Problem requirements
Please go line by line and repeat the data below exactly, with no images.
━━━━━━━━━━
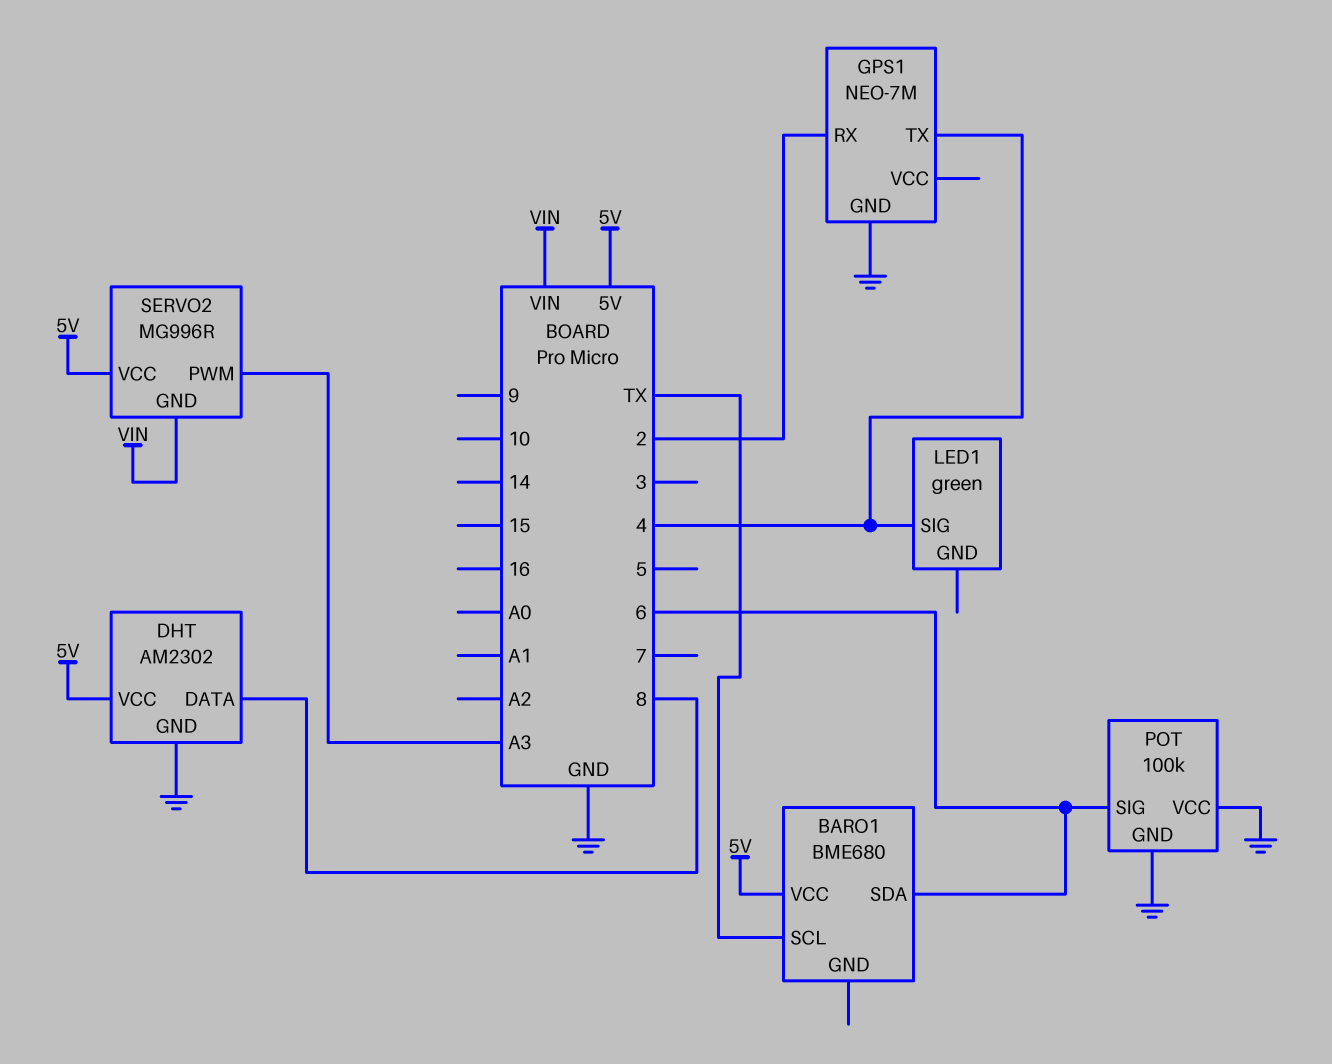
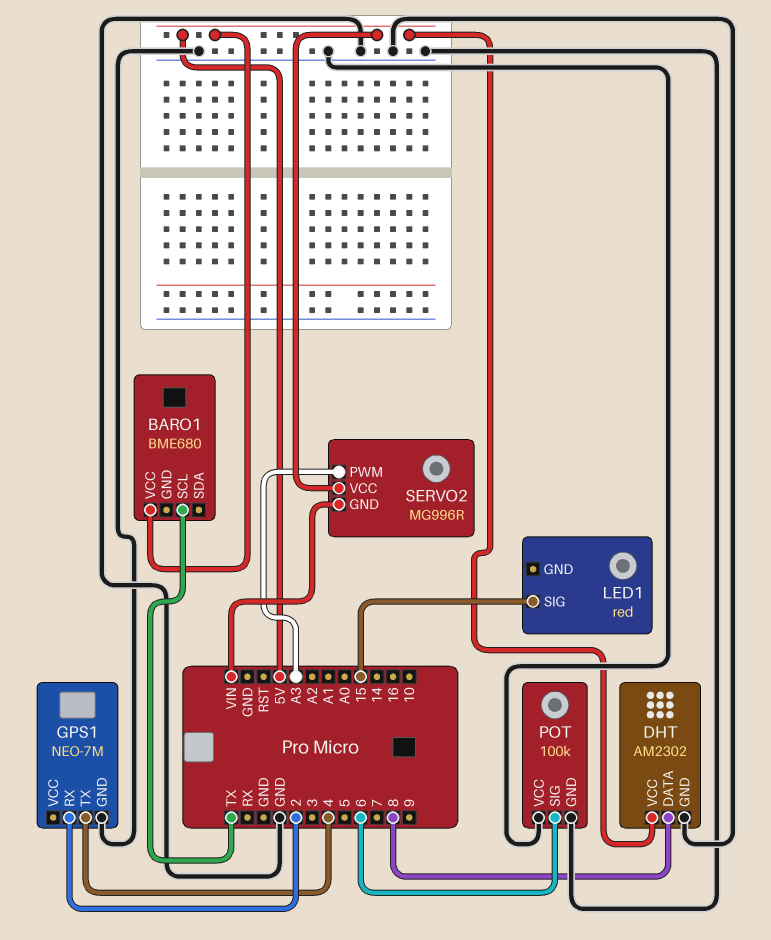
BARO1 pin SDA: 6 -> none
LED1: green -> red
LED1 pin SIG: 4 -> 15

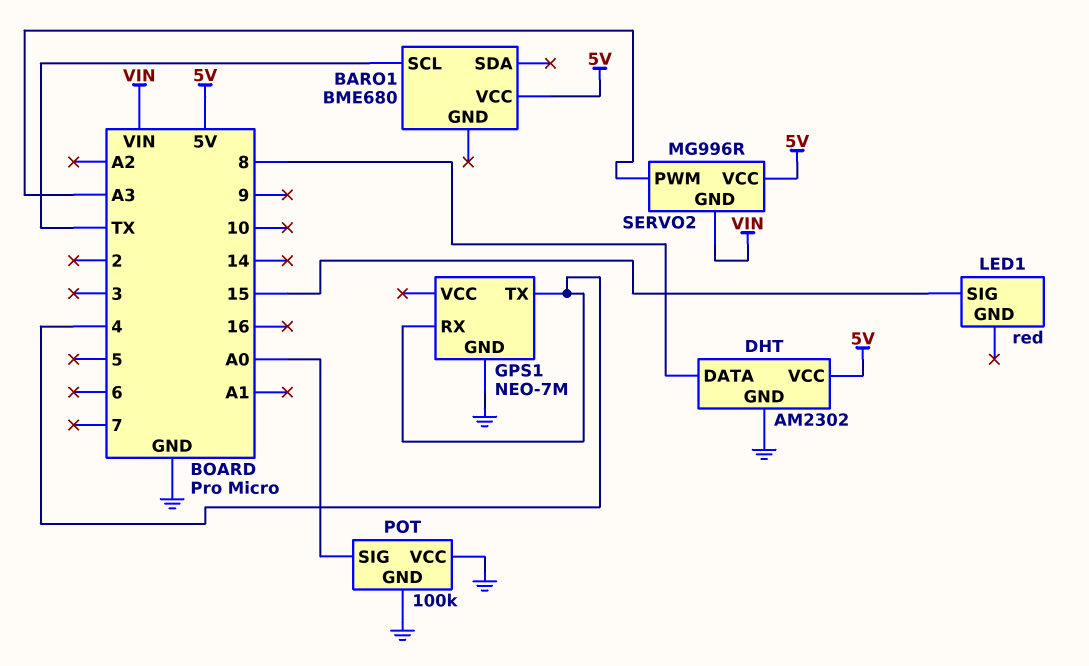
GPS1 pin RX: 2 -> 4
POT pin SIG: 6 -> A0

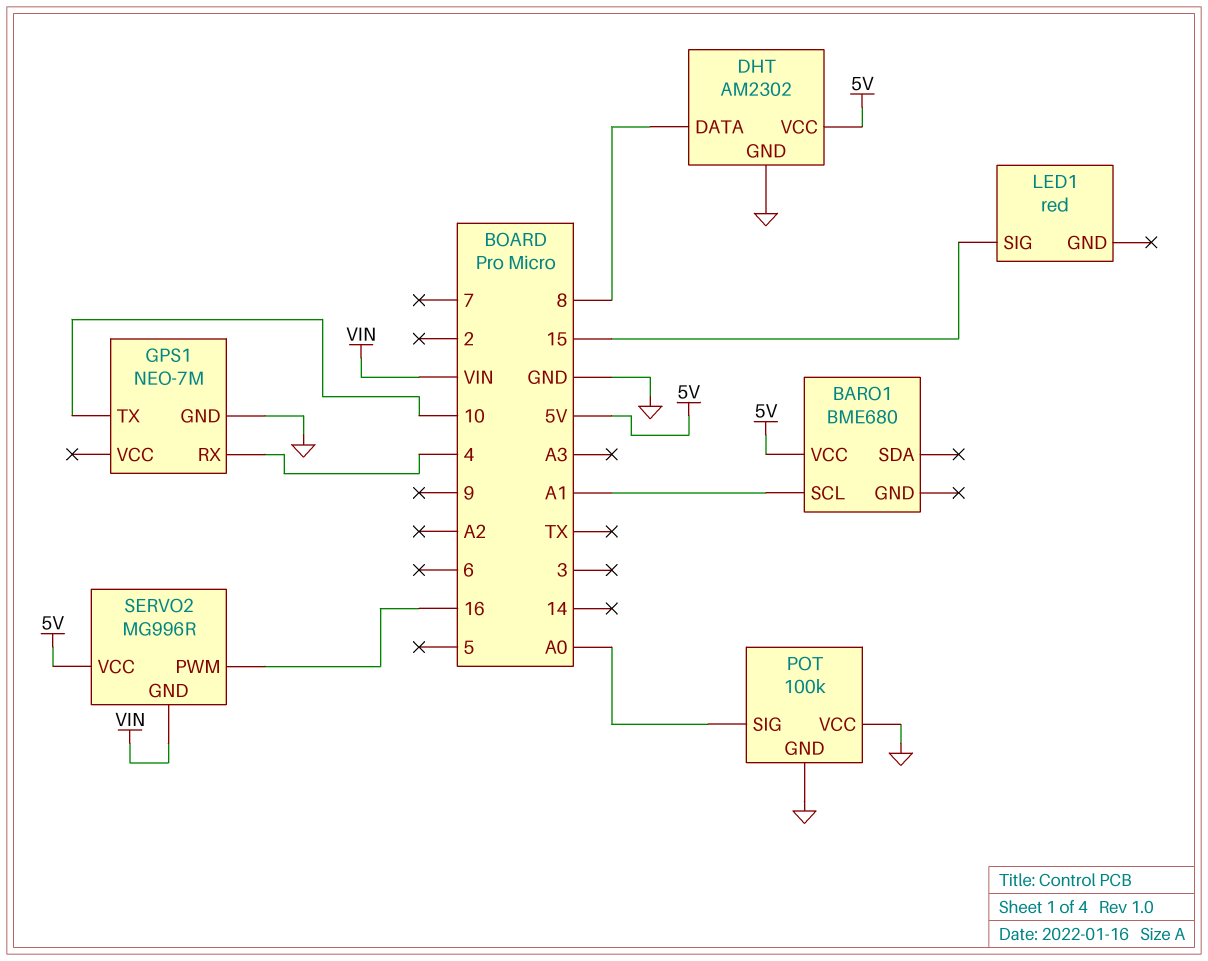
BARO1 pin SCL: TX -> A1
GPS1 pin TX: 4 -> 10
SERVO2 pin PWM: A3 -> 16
━━━━━━━━━━
Answer section
BARO1 pin SDA: 6 -> none
LED1: green -> red
LED1 pin SIG: 4 -> 15

GPS1 pin RX: 2 -> 4
POT pin SIG: 6 -> A0

BARO1 pin SCL: TX -> A1
GPS1 pin TX: 4 -> 10
SERVO2 pin PWM: A3 -> 16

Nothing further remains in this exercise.